TASK DESCRIPTION: Find every line in the listing below that contains the string "kern", and copy each such line. Case counts, so match capital and lowercase letters as given.
▼▼▼
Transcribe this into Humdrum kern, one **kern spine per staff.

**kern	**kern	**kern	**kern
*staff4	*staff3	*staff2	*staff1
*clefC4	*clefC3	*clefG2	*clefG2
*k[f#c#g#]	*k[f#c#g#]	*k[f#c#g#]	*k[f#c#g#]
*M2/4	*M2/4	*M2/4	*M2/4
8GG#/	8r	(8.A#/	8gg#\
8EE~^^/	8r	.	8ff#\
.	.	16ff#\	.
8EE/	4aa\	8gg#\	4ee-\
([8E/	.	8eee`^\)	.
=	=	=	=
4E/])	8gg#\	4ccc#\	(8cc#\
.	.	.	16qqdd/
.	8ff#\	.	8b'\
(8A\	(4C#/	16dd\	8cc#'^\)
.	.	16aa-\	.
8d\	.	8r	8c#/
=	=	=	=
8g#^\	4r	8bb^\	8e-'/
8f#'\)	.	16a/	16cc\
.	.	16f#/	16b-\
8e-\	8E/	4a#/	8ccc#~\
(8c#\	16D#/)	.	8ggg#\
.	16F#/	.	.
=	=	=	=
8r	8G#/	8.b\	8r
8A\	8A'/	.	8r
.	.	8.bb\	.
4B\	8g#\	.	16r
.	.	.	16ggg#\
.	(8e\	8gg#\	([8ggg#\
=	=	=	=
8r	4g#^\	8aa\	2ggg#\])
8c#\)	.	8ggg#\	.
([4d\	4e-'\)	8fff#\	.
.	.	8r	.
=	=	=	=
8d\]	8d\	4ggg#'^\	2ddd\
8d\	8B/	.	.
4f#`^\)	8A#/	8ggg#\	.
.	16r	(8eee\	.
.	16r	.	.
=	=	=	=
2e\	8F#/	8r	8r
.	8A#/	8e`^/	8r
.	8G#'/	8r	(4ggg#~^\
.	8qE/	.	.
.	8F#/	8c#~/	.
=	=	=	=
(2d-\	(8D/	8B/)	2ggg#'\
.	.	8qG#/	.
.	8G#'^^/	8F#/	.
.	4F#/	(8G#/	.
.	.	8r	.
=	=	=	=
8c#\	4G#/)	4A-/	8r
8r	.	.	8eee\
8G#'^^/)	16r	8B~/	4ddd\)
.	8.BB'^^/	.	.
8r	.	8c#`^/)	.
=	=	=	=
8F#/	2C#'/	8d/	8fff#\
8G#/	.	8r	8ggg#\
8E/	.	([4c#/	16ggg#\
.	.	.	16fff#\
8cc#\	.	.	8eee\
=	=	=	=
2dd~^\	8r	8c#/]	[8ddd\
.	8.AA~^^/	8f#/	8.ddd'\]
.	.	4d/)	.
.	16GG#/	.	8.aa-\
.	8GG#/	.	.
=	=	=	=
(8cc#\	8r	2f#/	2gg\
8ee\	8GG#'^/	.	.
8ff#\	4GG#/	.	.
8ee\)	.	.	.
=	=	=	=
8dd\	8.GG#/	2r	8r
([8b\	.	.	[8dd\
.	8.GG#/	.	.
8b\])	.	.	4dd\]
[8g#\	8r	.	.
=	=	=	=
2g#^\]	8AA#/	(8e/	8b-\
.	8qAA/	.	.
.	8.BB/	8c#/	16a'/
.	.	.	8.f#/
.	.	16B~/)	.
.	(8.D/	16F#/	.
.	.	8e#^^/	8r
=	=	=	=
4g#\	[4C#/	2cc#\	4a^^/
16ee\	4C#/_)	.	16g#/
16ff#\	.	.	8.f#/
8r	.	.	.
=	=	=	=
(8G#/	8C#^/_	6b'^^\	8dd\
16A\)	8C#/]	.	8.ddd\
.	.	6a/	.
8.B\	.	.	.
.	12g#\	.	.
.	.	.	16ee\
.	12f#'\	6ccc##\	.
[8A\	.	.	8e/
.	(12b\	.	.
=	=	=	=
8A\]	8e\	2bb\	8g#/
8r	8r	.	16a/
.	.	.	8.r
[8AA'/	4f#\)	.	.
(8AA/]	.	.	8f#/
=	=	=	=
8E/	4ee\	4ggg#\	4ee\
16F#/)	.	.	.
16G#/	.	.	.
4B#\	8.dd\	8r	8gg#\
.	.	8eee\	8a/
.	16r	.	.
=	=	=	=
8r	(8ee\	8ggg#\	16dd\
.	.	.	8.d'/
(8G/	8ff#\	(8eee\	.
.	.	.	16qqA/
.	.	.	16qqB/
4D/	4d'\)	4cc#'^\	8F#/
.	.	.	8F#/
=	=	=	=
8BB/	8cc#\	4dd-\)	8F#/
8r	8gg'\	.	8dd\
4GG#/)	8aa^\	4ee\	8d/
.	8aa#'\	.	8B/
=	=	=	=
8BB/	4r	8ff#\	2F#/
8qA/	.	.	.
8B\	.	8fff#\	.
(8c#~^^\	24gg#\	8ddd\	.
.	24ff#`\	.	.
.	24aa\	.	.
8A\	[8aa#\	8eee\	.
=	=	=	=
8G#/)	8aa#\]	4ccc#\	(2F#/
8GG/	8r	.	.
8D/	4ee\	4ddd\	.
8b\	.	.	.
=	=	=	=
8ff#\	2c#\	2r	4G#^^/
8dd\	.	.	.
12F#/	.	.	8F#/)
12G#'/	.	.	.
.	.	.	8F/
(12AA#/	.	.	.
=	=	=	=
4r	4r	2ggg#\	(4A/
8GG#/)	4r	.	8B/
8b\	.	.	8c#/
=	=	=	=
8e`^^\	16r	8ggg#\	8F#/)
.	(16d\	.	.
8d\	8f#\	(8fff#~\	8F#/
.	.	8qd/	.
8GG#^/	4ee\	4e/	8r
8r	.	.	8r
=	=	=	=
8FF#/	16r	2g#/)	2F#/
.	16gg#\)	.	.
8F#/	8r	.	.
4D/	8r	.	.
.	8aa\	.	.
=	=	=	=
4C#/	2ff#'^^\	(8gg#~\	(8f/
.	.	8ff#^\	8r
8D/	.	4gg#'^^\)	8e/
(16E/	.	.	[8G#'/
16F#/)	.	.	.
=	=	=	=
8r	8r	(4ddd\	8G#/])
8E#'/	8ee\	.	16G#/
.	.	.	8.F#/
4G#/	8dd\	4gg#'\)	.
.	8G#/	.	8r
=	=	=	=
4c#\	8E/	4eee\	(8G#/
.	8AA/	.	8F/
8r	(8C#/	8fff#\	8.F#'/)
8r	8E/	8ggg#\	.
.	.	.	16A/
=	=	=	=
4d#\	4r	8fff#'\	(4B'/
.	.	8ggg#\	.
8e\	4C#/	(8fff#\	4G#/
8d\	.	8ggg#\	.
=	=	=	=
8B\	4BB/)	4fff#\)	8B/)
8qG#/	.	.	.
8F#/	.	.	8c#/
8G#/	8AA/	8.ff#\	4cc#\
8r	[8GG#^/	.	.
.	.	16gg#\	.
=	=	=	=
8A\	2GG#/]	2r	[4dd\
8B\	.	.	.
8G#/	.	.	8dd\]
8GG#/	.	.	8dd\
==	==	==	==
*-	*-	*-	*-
▲▲▲
IN RESPONSE:
Transcribe this into Humdrum kern, one **kern spine per staff.
**kern	**kern	**kern	**kern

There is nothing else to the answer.